--- start of Supplied data ---
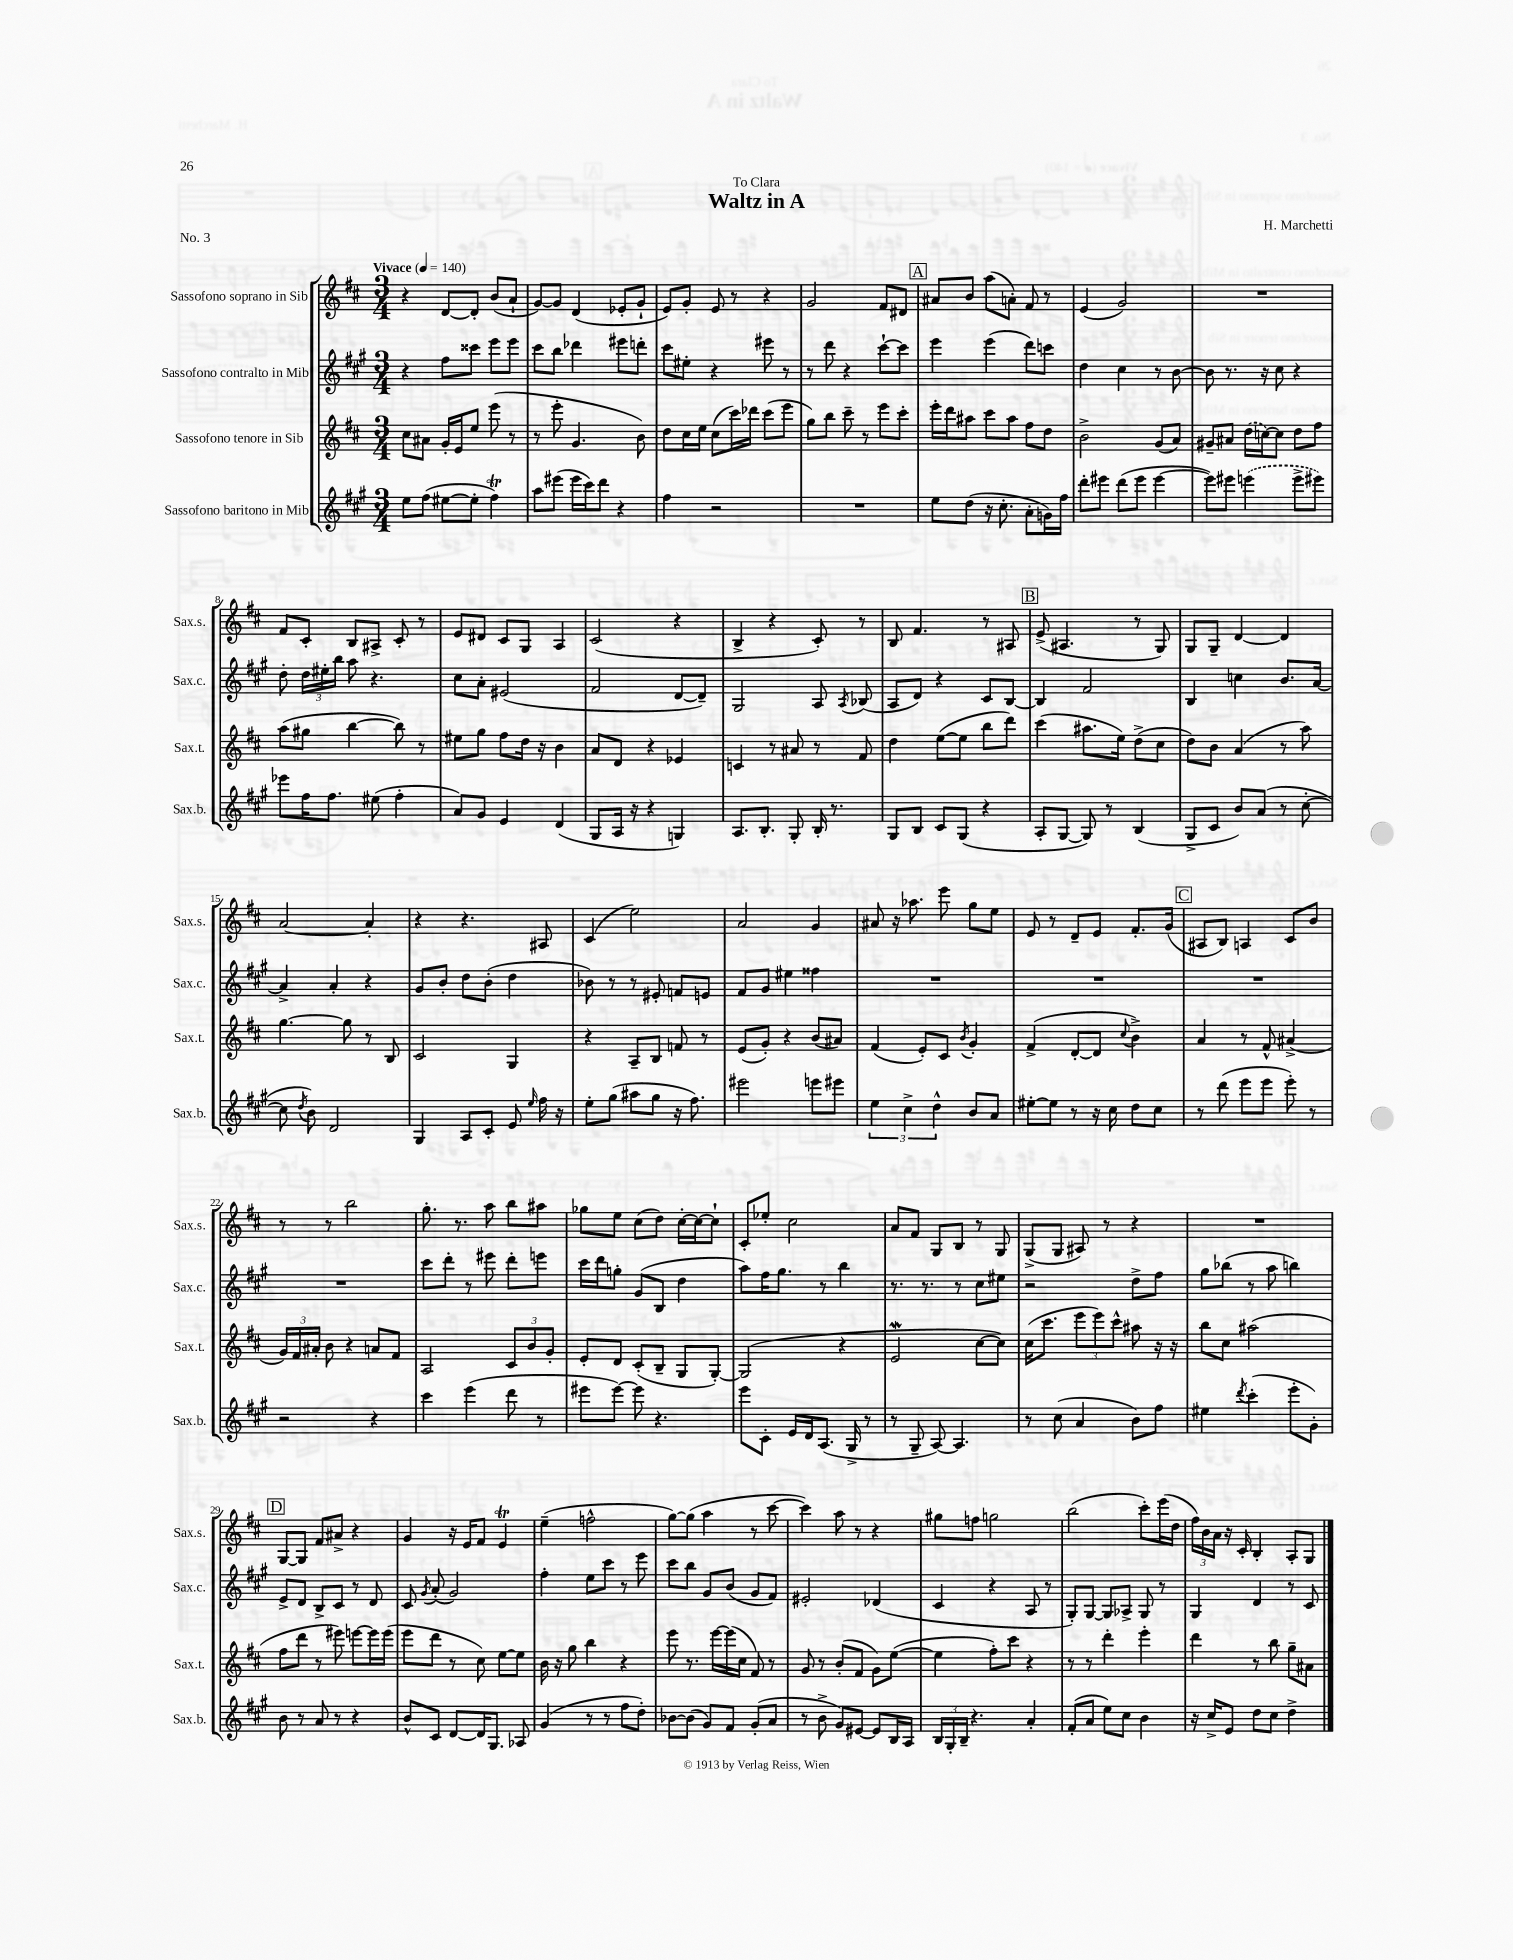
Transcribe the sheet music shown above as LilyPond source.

\header { title = "Waltz in A" composer = "H. Marchetti" dedication = "To Clara" piece = "No. 3" }
<<
\new StaffGroup <<
\new Staff = "s0" \with { instrumentName = "Sassofono soprano in Sib" shortInstrumentName = "Sax.s." } {
    \clef treble \key d \major \numericTimeSignature \time 3/4 \tempo "Vivace" 4 = 140
    \autoBeamOff r4 d'8[~ d'8]-. b'8[( a'8]-! |
    g'8[~) g'8] d'4( ees'8[-. g'8]-! |
    e'8[) g'8]-. e'8 r8 r4 |
    g'2 fis'8[ dis'8] |
    \mark \markup { \box "A" } ais'8[ b'8] a''8[( a'8]-.) fis'8 r8 |
    e'4( g'2) |
    R2. |
    fis'8[ cis'8]-. b8[ ais8]-> cis'8-. r8 |
    e'8[ dis'8] cis'8[ g8] a4 |
    cis'2( r4 |
    b4-> r4 cis'8-.) r8 |
    b8 fis'4. r8 ais8 |
    \mark \markup { \box "B" } e'8->( ais4. r8 g8) |
    g8[ g8]-- d'4~ d'4 |
    a'2~ a'4-. |
    r4 r4. ais8 |
    cis'4( e''2) |
    a'2 g'4 |
    ais'8 r16 aes''8. e'''8 g''8[ e''8] |
    e'8 r8 d'8[-- e'8] fis'8.[-. g'16]( |
    \mark \markup { \box "C" } ais8[ b8]) a4 cis'8[ b'8] |
    r8 r8 b''2 |
    g''8.-. r8. a''8 b''8[ ais''8] |
    ges''8[ e''8] cis''8[( d''8]) cis''16[~-. cis''16~ cis''8]-! |
    cis'8[-. ees''8]-. cis''2 |
    a'8[ fis'8] g8[ b8] r8 g8 |
    g8[->( g8] ais8) r8 r4 |
    R2. |
    \mark \markup { \box "D" } g8[~ g8] fis'8[ ais'8]-> r4 |
    g'4 r16 e'16[ fis'8] e'4\trill |
    e''4--( f''2-^ |
    g''8[~) g''8]( a''4 r8 cis'''8~ |
    cis'''4) a''8 r8 r4 |
    gis''8[ f''8] g''2 |
    b''2( cis'''8[-.) e'''16( d''16] |
    \tuplet 3/2 { fis''16[) b'16 a'16] } r16 cis'16-. b4-. a8[-. g8] \bar "|." |
}
\new Staff = "s1" \with { instrumentName = "Sassofono contralto in Mib" shortInstrumentName = "Sax.c." } {
    \clef treble \key a \major \numericTimeSignature \time 3/4
    \autoBeamOff r4 fis''8[ cisis'''8] e'''8[ e'''8] |
    cis'''8[ b''8] des'''4 eis'''8[ d'''8]-. |
    cis'''8[ eis''8]-. r4 eis'''8 r8 |
    r8 d'''8 r4 cis'''8[~-! cis'''8] |
    \mark \markup { \box "A" } e'''4 e'''4( d'''8[) c'''8] |
    d''4 cis''4 r8 b'8~ |
    b'8 r8. r16 cis''8 r4 |
    d''8-. \tuplet 3/2 { d''16[ eis''16-. b''16] } a''8 r4. |
    cis''8[ a'8]-. eis'2( |
    fis'2 d'8[~ d'8]--) |
    gis2 a8 \acciaccatura { a8 } bes8( |
    a8[ d'8]) r4 cis'8[ b8]~ |
    \mark \markup { \box "B" } b4 fis'2 |
    b4 c''4 b'8.[ a'16]~ |
    a'4-> a'4-. r4 |
    gis'8[ b'8]-. d''8[ b'8]-.( d''4 |
    bes'8) r8 r8 eis'8-. f'8[ e'8] |
    fis'8[ gis'8] eis''4 fisis''4 |
    R2. |
    R2. |
    \mark \markup { \box "C" } R2. |
    R2. |
    cis'''8[ d'''8]-. r8 eis'''8 d'''8[-. e'''8] |
    cis'''16[ d'''16 g''8]-. gis'8[( b8] d''4 |
    a''8[) fis''16 gis''8.] r8 b''4 |
    r8. r8. r8 cis''8[ eis''8] |
    r2 d''8[-> fis''8] |
    gis''8[ bes''8]( r8 a''8 b''4) |
    \mark \markup { \box "D" } e'8[-> d'8] b8[-> cis'8] r8 d'8 |
    cis'8 \acciaccatura { gis'8 } a'8-.( gis'2) |
    fis''4-. e''8[ cis'''8] r8 e'''8 |
    cis'''8[ b''8] gis'8[ b'8]( gis'8[ fis'8]) |
    eis'2-. des'4( |
    cis'4 r4 a8 r8 |
    gis8[-.) gis8]~ gis8[ aes8]-> gis8 r8 |
    gis4 d'4 r8 cis'8 \bar "|." |
}
\new Staff = "s2" \with { instrumentName = "Sassofono tenore in Sib" shortInstrumentName = "Sax.t." } {
    \clef treble \key d \major \numericTimeSignature \time 3/4
    \autoBeamOff cis''8[ ais'8] g'16[-. e'16 e''8] e'''8( r8 |
    r8 e'''8-. g'4. b'8) |
    d''8[ cis''16 e''16] cis''8[( cis'''16) des'''16] cis'''8[( e'''8] |
    g''8[) b''8] cis'''8-- r8 e'''8[ cis'''8]-. |
    \mark \markup { \box "A" } e'''16[-. d'''16 ais''8] cis'''8[ ais''8] fis''8[ d''8] |
    b'2-> g'8[( a'8]) |
    gis'8[-- ais'8] \once \slurDashed d''16[( c''16~) c''8] d''8[ fis''8] |
    a''8[( gis''8] b''4~ b''8) r8 |
    eis''8[ g''8] fis''8[ d''16] r16 b'4 |
    a'8[ d'8] r4 ees'4 |
    c'4 r8 ais'8 r8 fis'8 |
    d''4 e''8[~( e''8] b''8[ d'''8]) |
    \mark \markup { \box "B" } cis'''4( ais''8.[ e''16]) d''8[->( cis''8] |
    d''8[) b'8] a'4( r8 a''8) |
    g''4.~ g''8 r8 b8 |
    cis'2 g4 |
    r4 a8[-- b8] f'8 r8 |
    e'8[( g'8]-.) r4 b'8[( ais'8]) |
    fis'4( e'8[-.) cis'8] \acciaccatura { b'8 } g'4-. |
    fis'4->( d'8[~-. d'8] \appoggiatura { cis''8 } b'4->) |
    \mark \markup { \box "C" } a'4 r8 fis'8-^ ais'4->( |
    \tuplet 3/2 { g'16[) fis'16 ais'16]-. } b'8 r4 a'8[ fis'8] |
    a2 \tuplet 3/2 { cis'8[ b'8 g'8]-. } |
    e'8[-. d'8] cis'8[-.( b8]-- g8[ g8]~-.) |
    g2( r4 |
    e'2\mordent cis''8[~ cis''8]) |
    cis''16[( cis'''8.] \tuplet 3/2 { e'''8[ e'''8) cis'''8]-^ } ais''8 r16 r16 |
    b''8[ cis''8] ais''2( |
    \mark \markup { \box "D" } fis''8[ d'''8] r8 eis'''8) e'''8[~ e'''16 e'''16]( |
    e'''8[ d'''8] r8 cis''8) e''8[~ e''8] |
    b'16 r16 g''8 b''4 r4 |
    e'''8 r8. e'''16[~ e'''16( cis''16] fis'8) r8 |
    g'8 r8 b'8[-.( fis'8] g'8[) e''8]~( |
    e''4 fis''8[-.) cis'''8] r4 |
    r8 r8 d'''4-. e'''4-. |
    d'''4 r8 b''8 g''8[-- ais'8] \bar "|." |
}
\new Staff = "s3" \with { instrumentName = "Sassofono baritono in Mib" shortInstrumentName = "Sax.b." } {
    \clef treble \key a \major \numericTimeSignature \time 3/4
    \autoBeamOff e''8[ fis''8]( eis''8[~ eis''8]-. fis''4\trill) |
    a''8[ eis'''8]( eis'''16[ cis'''16) d'''8] r4 |
    fis''4 r2 |
    R2. |
    \mark \markup { \box "A" } e''8[ d''8]( r16 cis''8.-. a'8[-. g'16) fis''16] |
    d'''8[-. eis'''8] d'''8[( eis'''8] eis'''4~ |
    eis'''8[) eis'''8] \once \slurDashed e'''4( e'''8[-> eis'''8]) |
    ees'''8[ fis''16 fis''8.] eis''8( fis''4-. |
    a'8[) gis'8] e'4 d'4( |
    gis8[ a16] r16 r4 g4) |
    a8.[ b8.]-. gis8-. b16-. r8. |
    gis8[ b8] cis'8[ gis8]( r4 |
    \mark \markup { \box "B" } a8[-. gis8]~ gis8) r8 b4( |
    gis8[-> cis'8] b'8[) a'8]( r8 cis''8~-. |
    cis''8 \acciaccatura { d''8 } b'8) d'2 |
    gis4 a8[ cis'8]-. e'8 \grace { e''16 } fis''16 r16 |
    e''8[-. gis''8]( ais''8[ gis''8] r16 fis''8.) |
    eis'''2 e'''8[ eis'''8] |
    \tuplet 3/2 { e''4 cis''4-> d''4-^ } b'8[ a'8] |
    eis''8[~-. eis''8] r8 r16 cis''16 d''8[ cis''8] |
    \mark \markup { \box "C" } r8 d'''8( e'''8[ e'''8] e'''8-.) r8 |
    r2 r4 |
    cis'''4 e'''4( d'''8 r8 |
    eis'''8[ eis'''8]~) eis'''8 r4. |
    e'''8[ cis'8]-. e'16[ d'16 a8.]( gis16-> r8 |
    r8 gis8-- a8~) a4. |
    r8 cis''8( a'4 b'8[) fis''8] |
    eis''4 \acciaccatura { d'''8 } cis'''4-.( e'''8[-. gis'8]-.) |
    \mark \markup { \box "D" } b'8 r8 a'8 r8 r4 |
    b'8[-^ cis'8] d'8[~ d'16 gis8.] aes8 |
    gis'4( r8 r8 fis''8[ d''8]-.) |
    bes'8[~ bes'8]( gis'8[) fis'8] gis'8[-.( a'8] |
    r8 b'8-> gis'8[) eis'8]~ eis'8[ b16 a16] |
    \tuplet 3/2 { b16[ gis16-. b16]-- } r4. a'4-. |
    fis'8[-.( a'8] e''8[) cis''8] b'4 |
    r16 cis''16[-> e'8] d''8[ cis''8] d''4-> \bar "|." |
}
>>
>>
--- end of Supplied data ---
Extract every line from the stored data entries above that contains the string "numericTimeSignature".

[Full solution]:
    \clef treble \key d \major \numericTimeSignature \time 3/4 \tempo "Vivace" 4 = 140
    \clef treble \key a \major \numericTimeSignature \time 3/4
    \clef treble \key d \major \numericTimeSignature \time 3/4
    \clef treble \key a \major \numericTimeSignature \time 3/4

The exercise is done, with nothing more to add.